Below is a block of entries; repeat exactly the lines starting at the line that contains "R4: 2.4k (+12V, N003) -> none" and ending at the line that contains "SW5: none -> switch (GND, N003)", both included.

Segment Start: RECORDS FOR THE TASK

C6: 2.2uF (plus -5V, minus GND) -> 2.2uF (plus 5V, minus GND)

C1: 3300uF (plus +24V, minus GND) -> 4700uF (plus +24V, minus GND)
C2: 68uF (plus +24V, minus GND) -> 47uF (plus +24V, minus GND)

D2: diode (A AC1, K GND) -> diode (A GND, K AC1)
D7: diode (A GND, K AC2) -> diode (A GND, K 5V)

Segment End: RECORDS FOR THE TASK
Segment Start: RECORDS FOR THE TASK

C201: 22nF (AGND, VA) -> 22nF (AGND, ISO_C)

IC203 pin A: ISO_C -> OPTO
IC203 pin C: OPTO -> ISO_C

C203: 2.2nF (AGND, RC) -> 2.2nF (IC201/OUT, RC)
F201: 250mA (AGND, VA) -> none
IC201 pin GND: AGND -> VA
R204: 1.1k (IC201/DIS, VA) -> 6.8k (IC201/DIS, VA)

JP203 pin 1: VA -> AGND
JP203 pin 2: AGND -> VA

Segment End: RECORDS FOR THE TASK
Segment Start: RECORDS FOR THE TASK

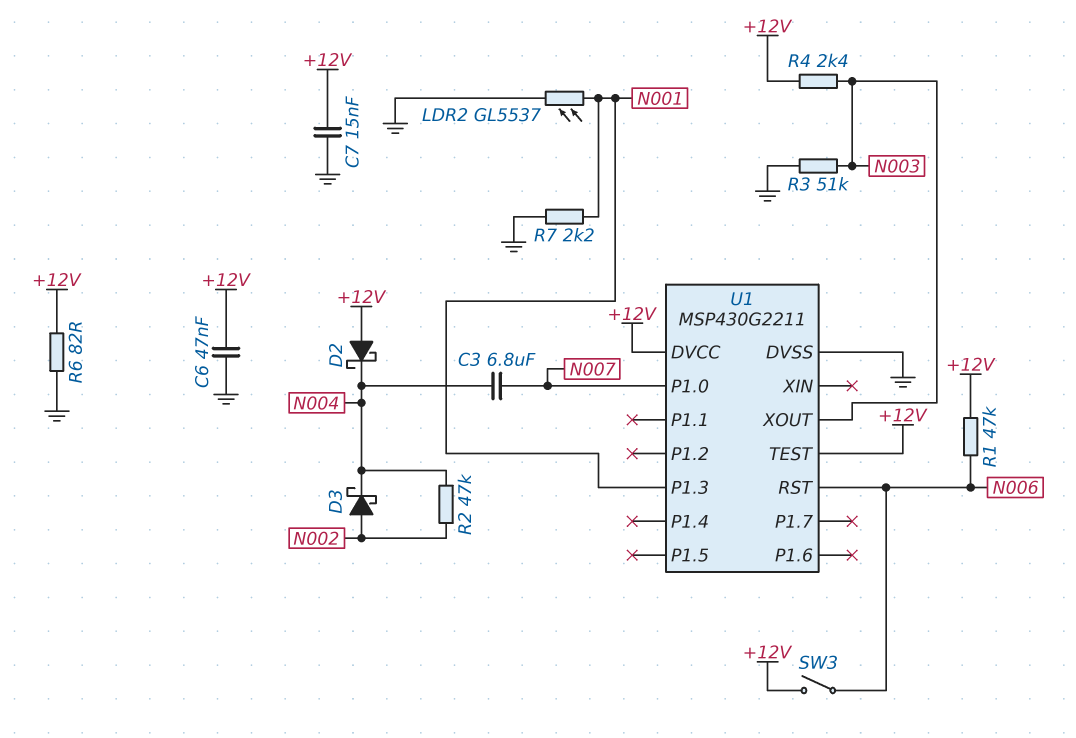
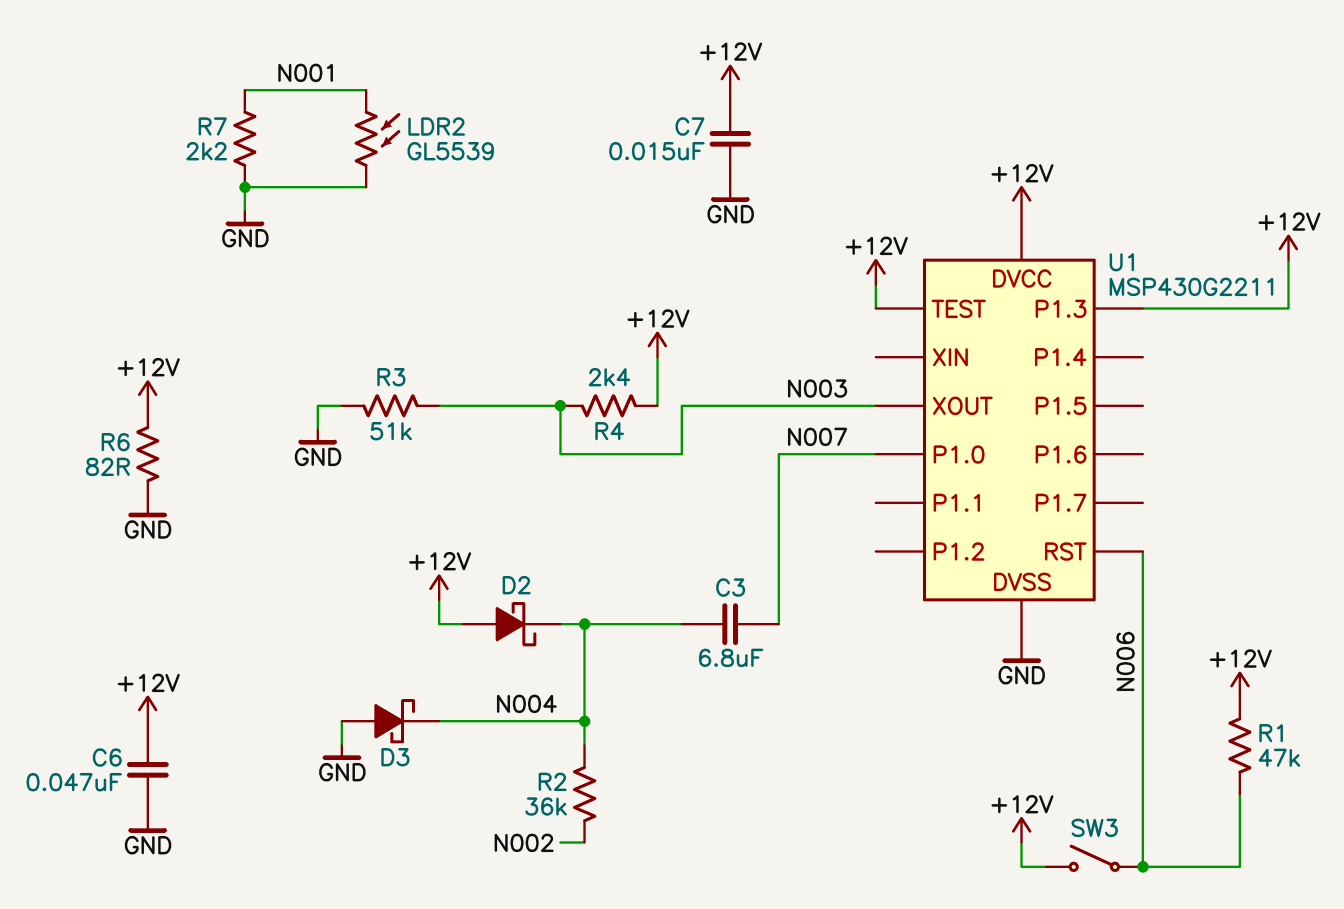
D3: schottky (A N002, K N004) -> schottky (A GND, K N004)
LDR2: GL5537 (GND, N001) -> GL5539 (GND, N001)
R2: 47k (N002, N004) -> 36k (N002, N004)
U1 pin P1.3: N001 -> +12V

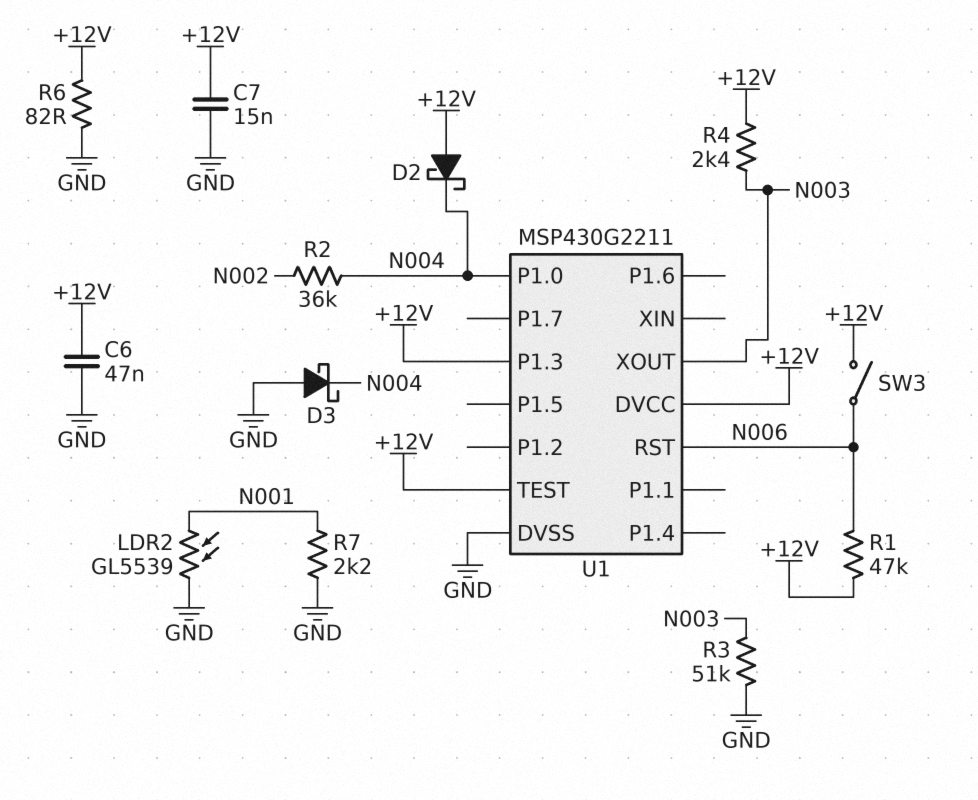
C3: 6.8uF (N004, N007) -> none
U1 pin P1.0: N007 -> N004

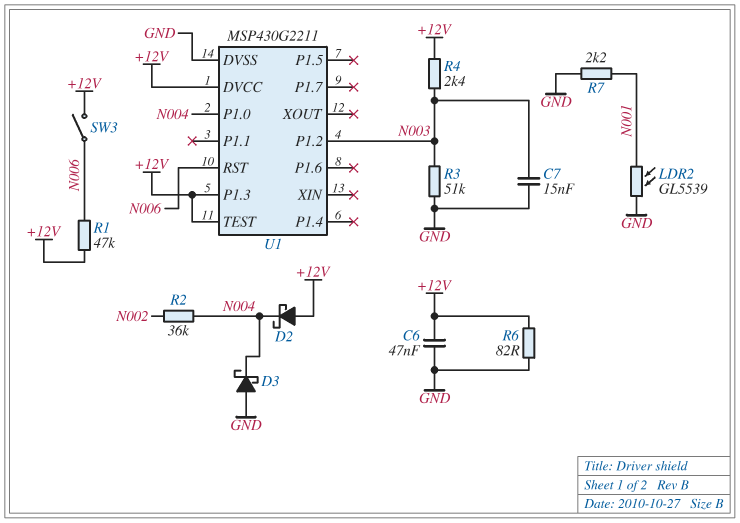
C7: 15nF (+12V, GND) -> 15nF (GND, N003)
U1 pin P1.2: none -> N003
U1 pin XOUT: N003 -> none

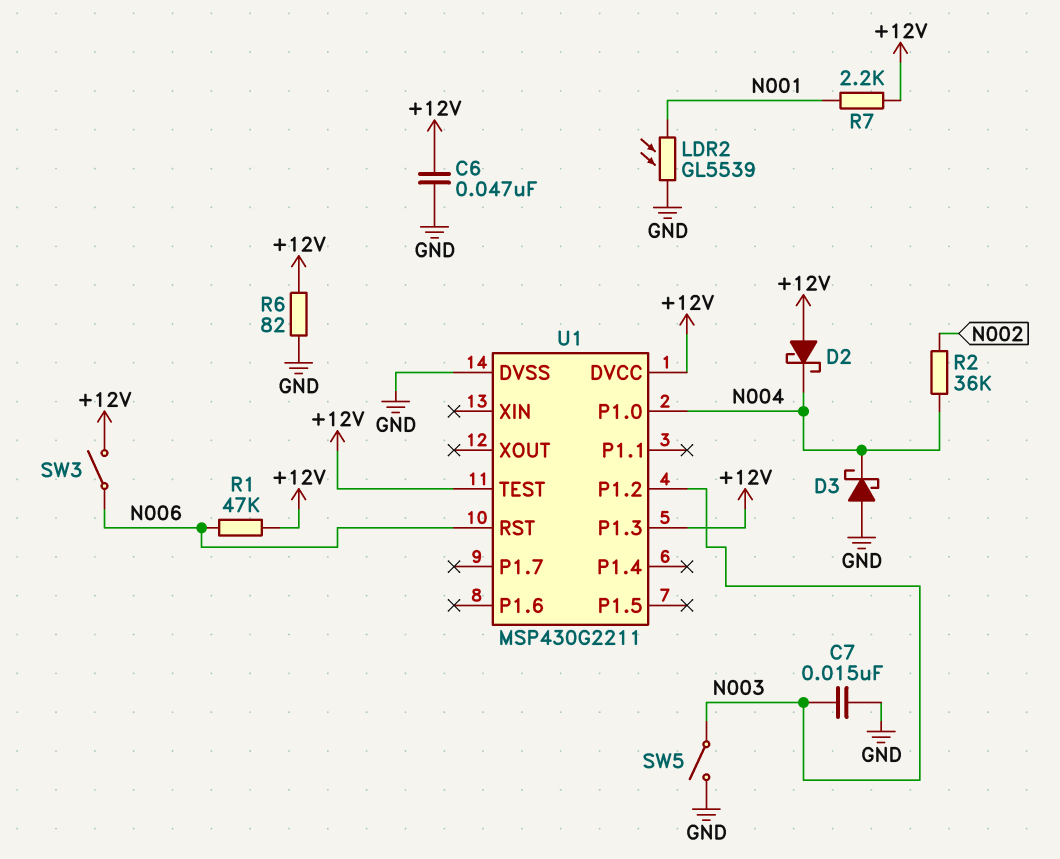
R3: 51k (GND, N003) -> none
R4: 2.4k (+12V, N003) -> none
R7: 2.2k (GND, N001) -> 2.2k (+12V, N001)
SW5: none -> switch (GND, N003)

Segment End: RECORDS FOR THE TASK

_EXERCISE OUTPUT_
R4: 2.4k (+12V, N003) -> none
R7: 2.2k (GND, N001) -> 2.2k (+12V, N001)
SW5: none -> switch (GND, N003)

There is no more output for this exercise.